▶ TASK GOAL:
Reproduce word for word the line holding "125 551 164)" and all lines after it in the data, through the end, leaving out pictures.

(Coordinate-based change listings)
****

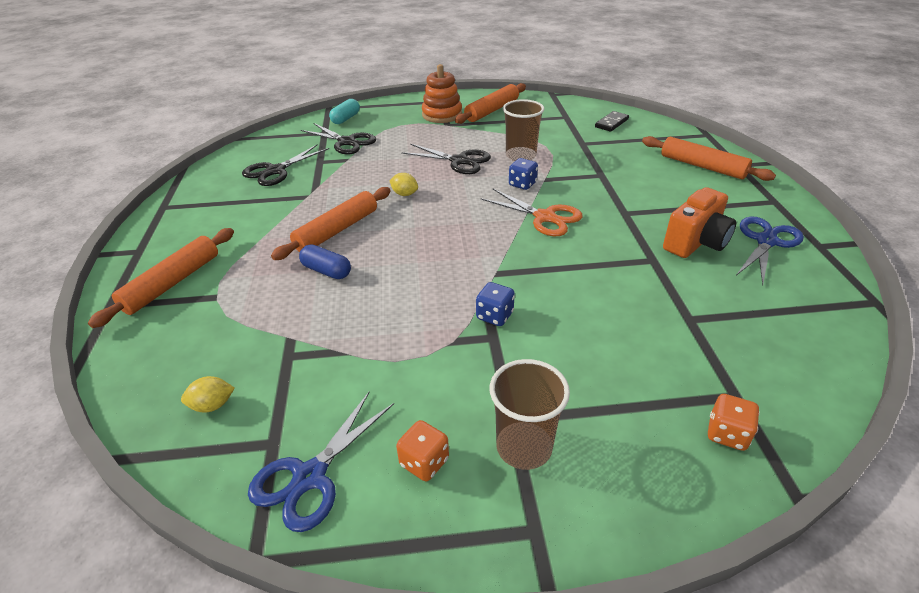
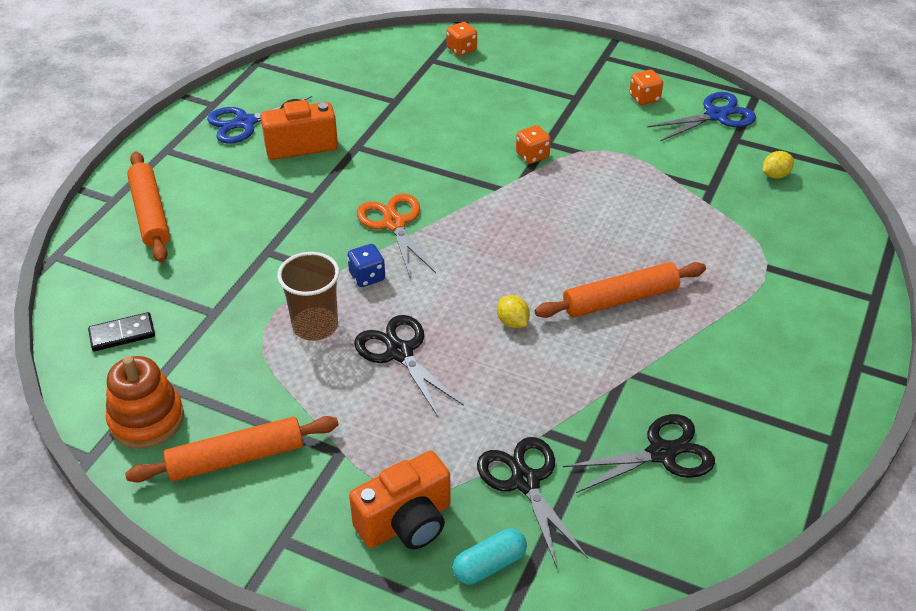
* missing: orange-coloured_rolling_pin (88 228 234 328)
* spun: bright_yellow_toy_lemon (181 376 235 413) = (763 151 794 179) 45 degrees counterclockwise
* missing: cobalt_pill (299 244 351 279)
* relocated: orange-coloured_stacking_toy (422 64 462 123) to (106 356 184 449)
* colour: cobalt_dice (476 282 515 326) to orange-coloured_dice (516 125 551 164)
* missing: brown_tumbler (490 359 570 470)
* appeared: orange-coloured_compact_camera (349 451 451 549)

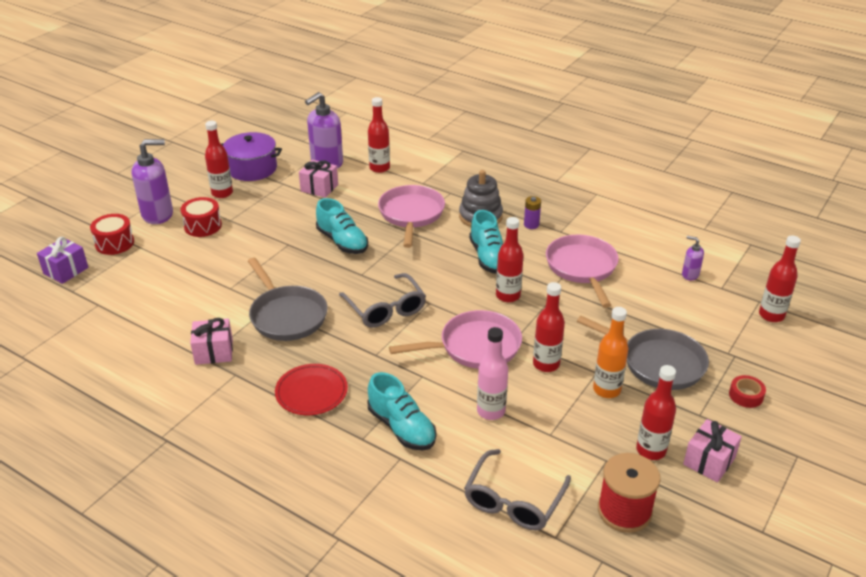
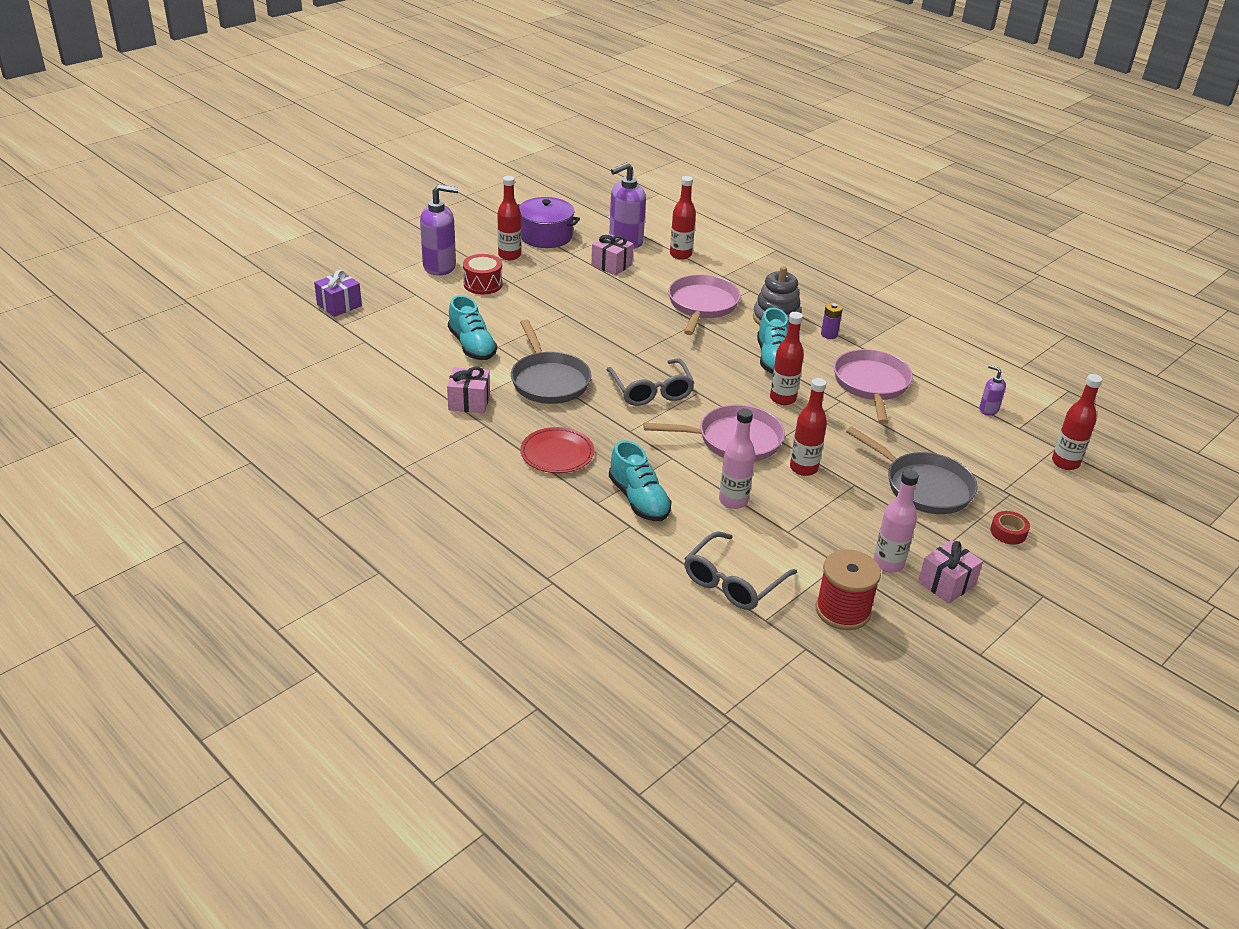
* missing: scarlet_snare_drum (90 214 134 255)
* relocated: teal_sneaker (316 198 368 254) to (448 295 497 360)
* missing: orange-coloured_drink_bottle (593 307 628 398)
* colour: scarlet_drink_bottle (636 365 676 460) to pink_drink_bottle (874 469 919 572)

****

▶ RESULT:
* colour: cobalt_dice (476 282 515 326) to orange-coloured_dice (516 125 551 164)
* missing: brown_tumbler (490 359 570 470)
* appeared: orange-coloured_compact_camera (349 451 451 549)

* missing: scarlet_snare_drum (90 214 134 255)
* relocated: teal_sneaker (316 198 368 254) to (448 295 497 360)
* missing: orange-coloured_drink_bottle (593 307 628 398)
* colour: scarlet_drink_bottle (636 365 676 460) to pink_drink_bottle (874 469 919 572)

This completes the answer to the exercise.